GIVEN ENTRIES START

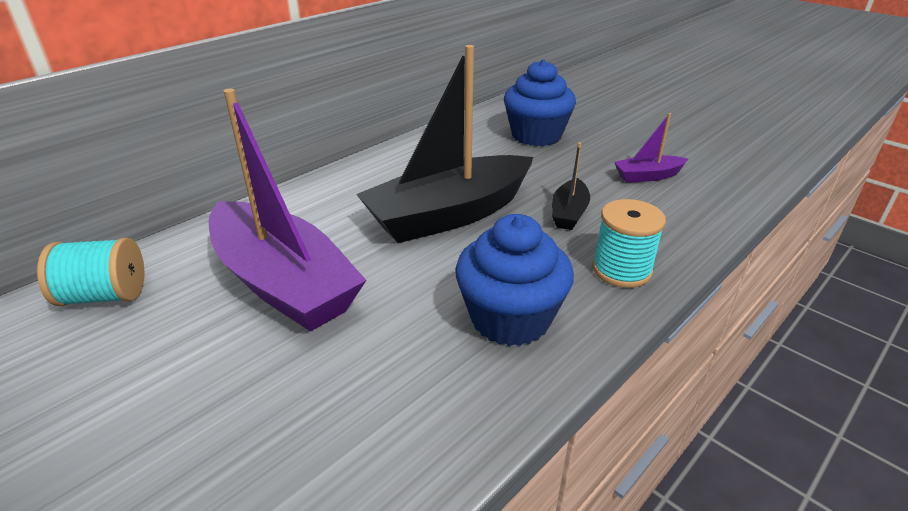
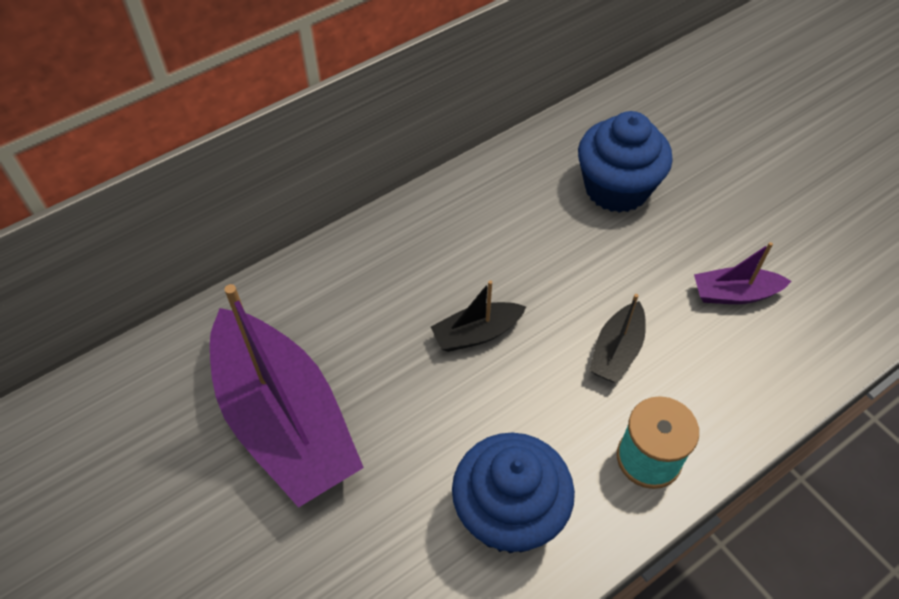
camera: 10 degrees right, 20 degrees up
turquoise spool [37,238,144,306] -> none
black boat [356,45,533,243] -> black boat [431,280,526,352], size x0.45

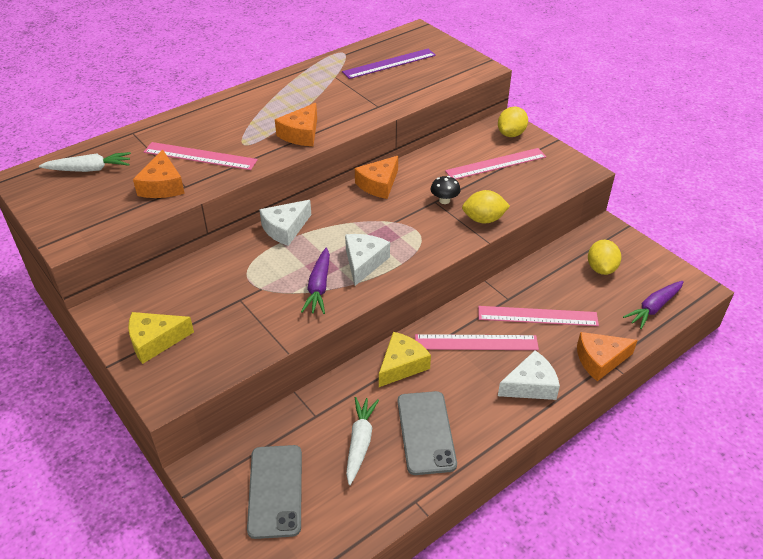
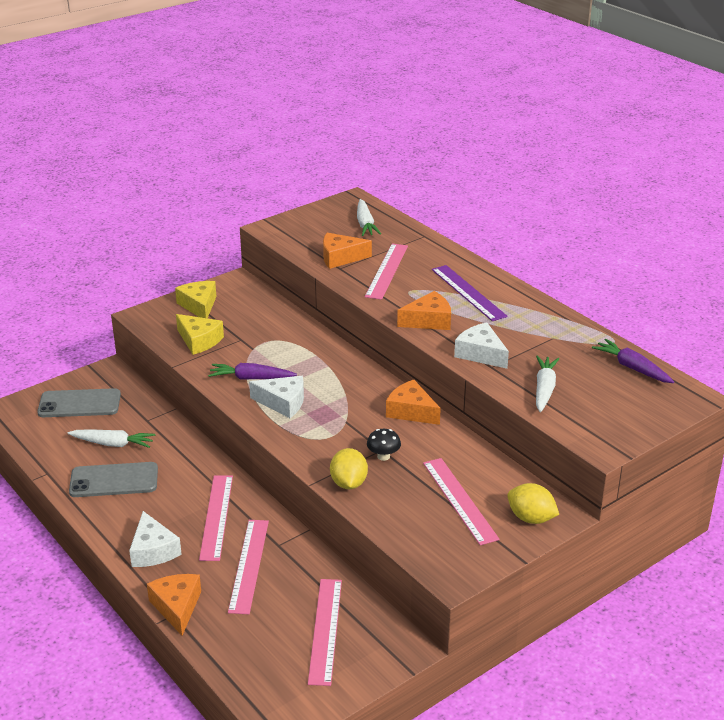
camera: 90 degrees right, 10 degrees down
white cheese [259,200,311,246] -> white cheese moved to [454,323,509,369]
orange cheese [275,103,317,146] -> orange cheese turned 135 degrees clockwise [397,291,451,330]
purple ruler [342,49,436,79] -> purple ruler moved to [432,265,508,321]
yellow cheese [379,332,431,387] -> yellow cheese moved to [176,314,224,355]
yellow lemon [588,240,621,275] -> pink ruler [308,579,342,686]
purple carrot [623,281,684,329] -> purple carrot moved to [592,339,674,383]
none -> white carrot [536,356,559,412]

GIVEN ENTRIES END

- [INSTRUCTIONS TO FOLLOW] Give back, word for word, only the lines from the one containing "white cheese [259,200,311,246]" through the closing line of the entries.

- [FINAL ANSWER]
white cheese [259,200,311,246] -> white cheese moved to [454,323,509,369]
orange cheese [275,103,317,146] -> orange cheese turned 135 degrees clockwise [397,291,451,330]
purple ruler [342,49,436,79] -> purple ruler moved to [432,265,508,321]
yellow cheese [379,332,431,387] -> yellow cheese moved to [176,314,224,355]
yellow lemon [588,240,621,275] -> pink ruler [308,579,342,686]
purple carrot [623,281,684,329] -> purple carrot moved to [592,339,674,383]
none -> white carrot [536,356,559,412]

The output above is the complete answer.